Assignment: Every line from the line containing "black ring: 9 -> 8" through the end of the data is to be reproduced exactly, excluding pictures.

Before-and-after scene images:
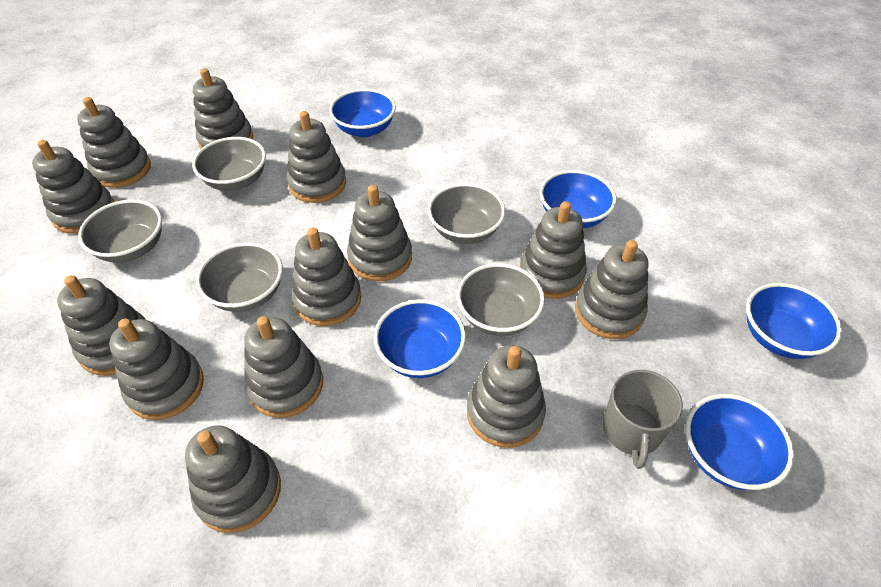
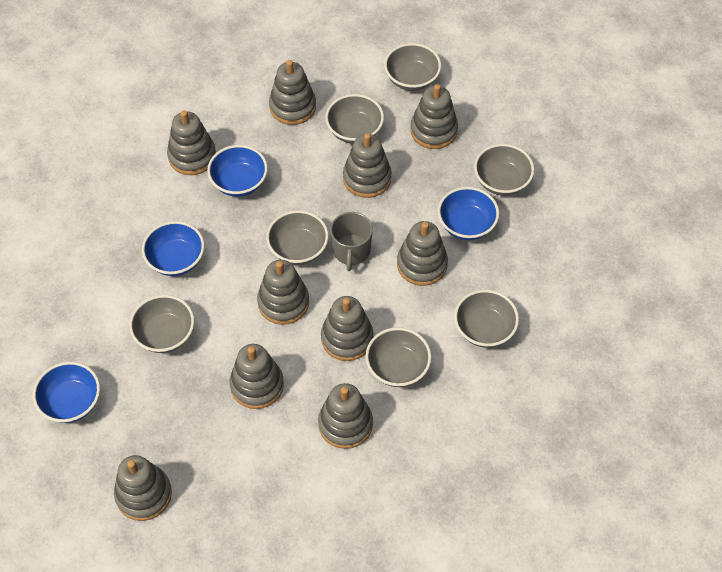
blue bowl: 5 -> 4
grey bowl: 5 -> 7
grey stacking toy: 13 -> 10

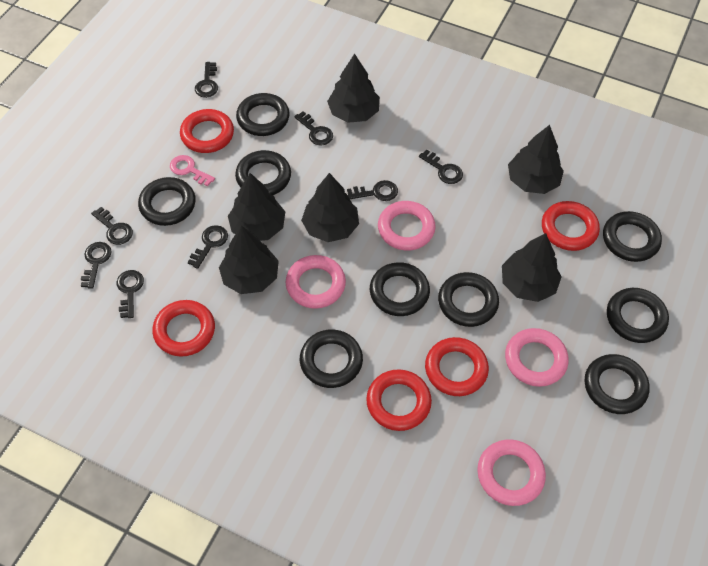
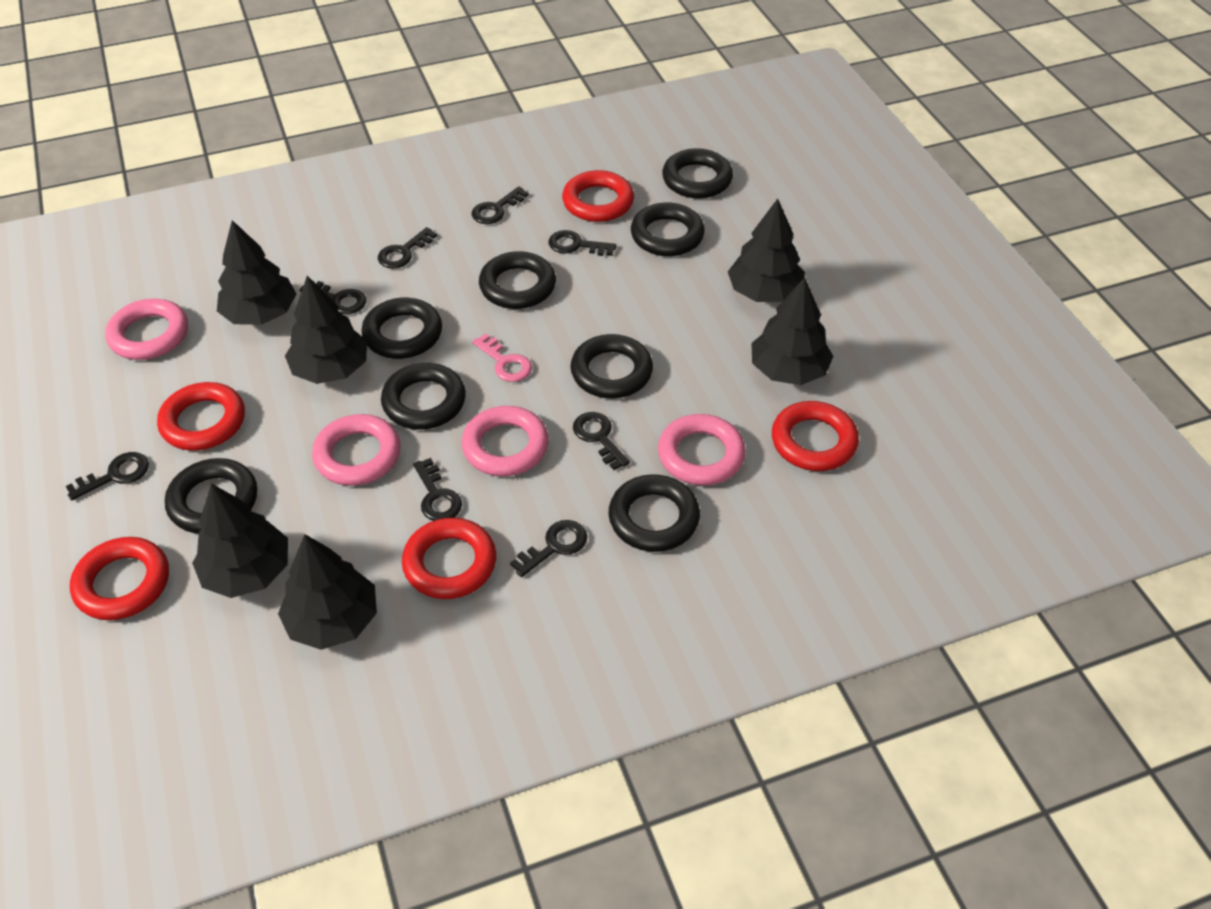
black ring: 9 -> 8

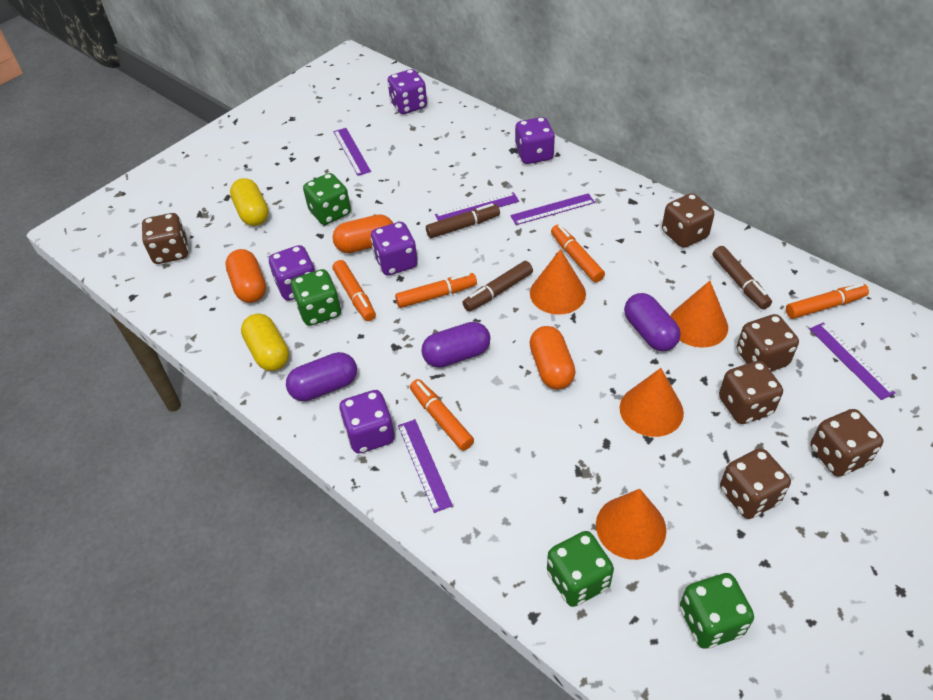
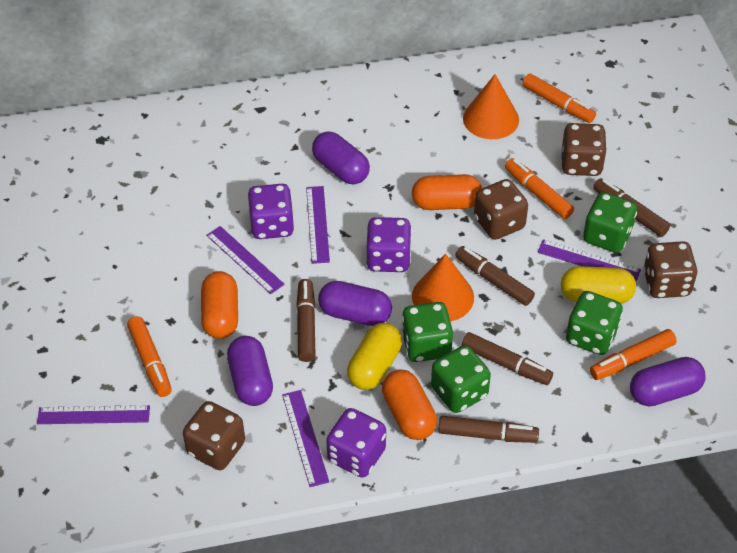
brown dice: 6 -> 4
brown marker: 3 -> 5
orange cone: 4 -> 2
orange marker: 5 -> 4
purple capsule: 3 -> 4
purple dice: 5 -> 3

Task answer:
black ring: 9 -> 8

brown dice: 6 -> 4
brown marker: 3 -> 5
orange cone: 4 -> 2
orange marker: 5 -> 4
purple capsule: 3 -> 4
purple dice: 5 -> 3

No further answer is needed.